**Exercise goal**. Reproduce exactly the entries from the "(661, 329) = (291, 140): none -> grey fork" line to the end. Skip all pictures.

**Record set**.
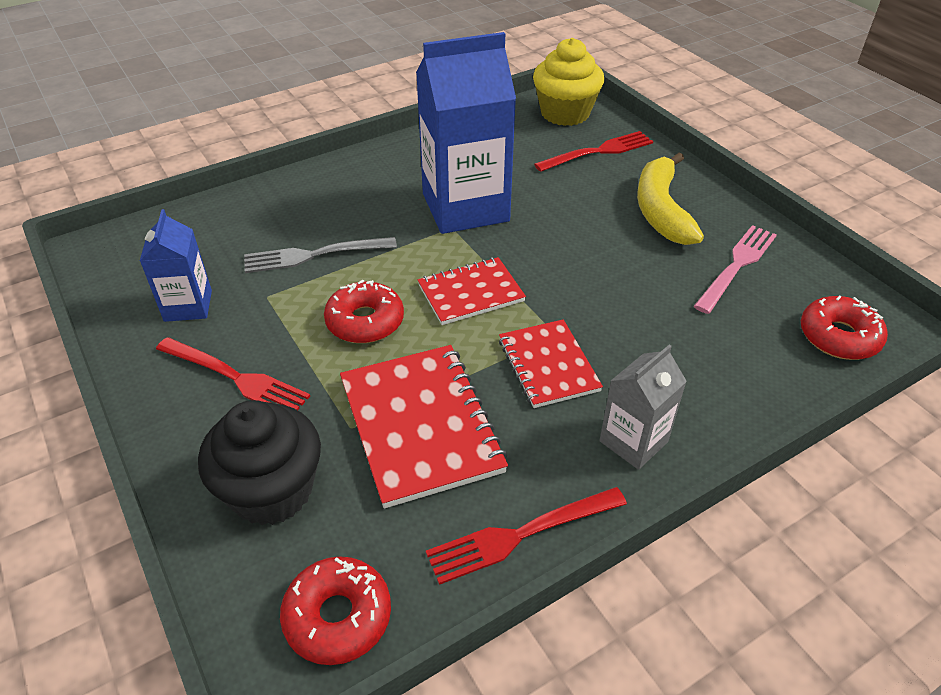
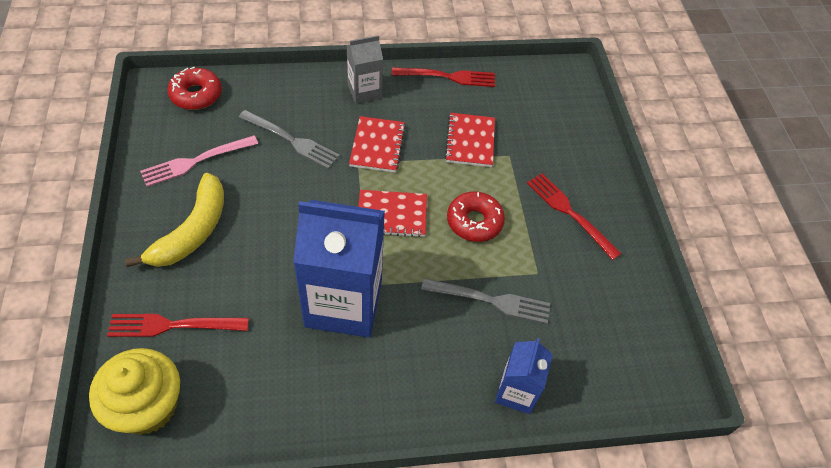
camera: 160 degrees left, 10 degrees up
(188, 306) = (596, 287): blue carton -> blue carton (516, 392)
(272, 491) = (560, 139): black cupcake -> none
(338, 616) = (542, 79): red donut -> none
(421, 425) = (470, 141): red notebook -> red notebook, size x0.63
(661, 329) = (291, 140): none -> grey fork

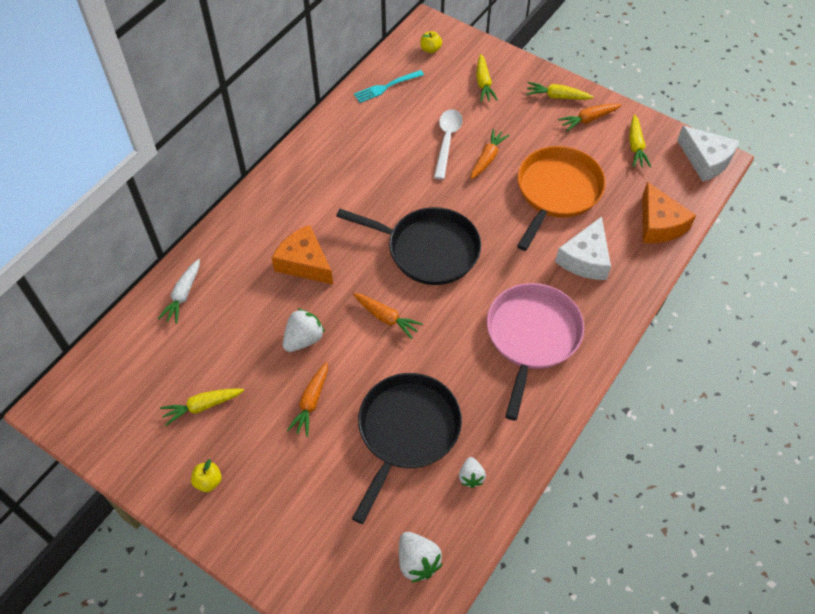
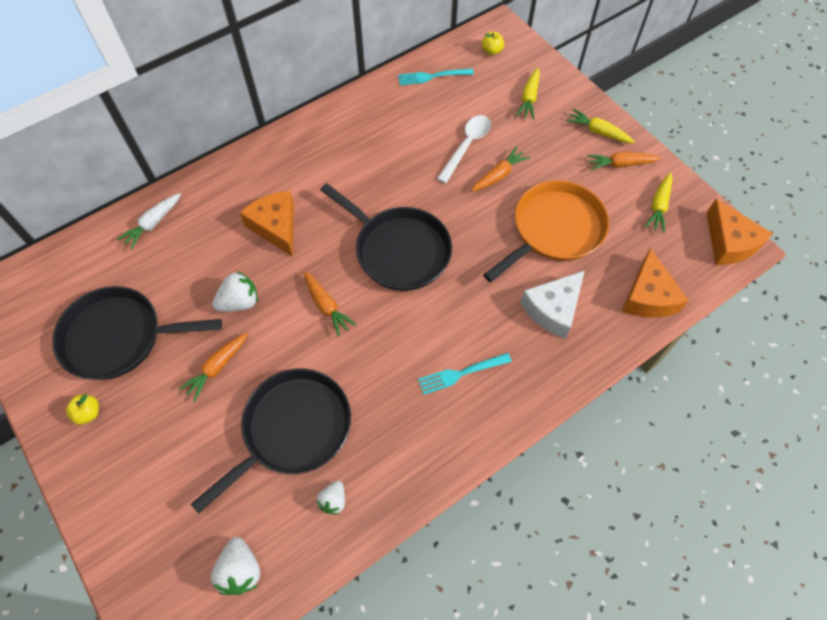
camera: 20 degrees right, 5 degrees up
(202, 406) = (118, 337): yellow carrot -> black pan
(532, 336) = (461, 373): pink pan -> turquoise fork
(706, 160) = (729, 243): white cheese -> orange cheese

**Response to the task**.
(661, 329) = (291, 140): none -> grey fork

camera: 20 degrees right, 5 degrees up
(202, 406) = (118, 337): yellow carrot -> black pan
(532, 336) = (461, 373): pink pan -> turquoise fork
(706, 160) = (729, 243): white cheese -> orange cheese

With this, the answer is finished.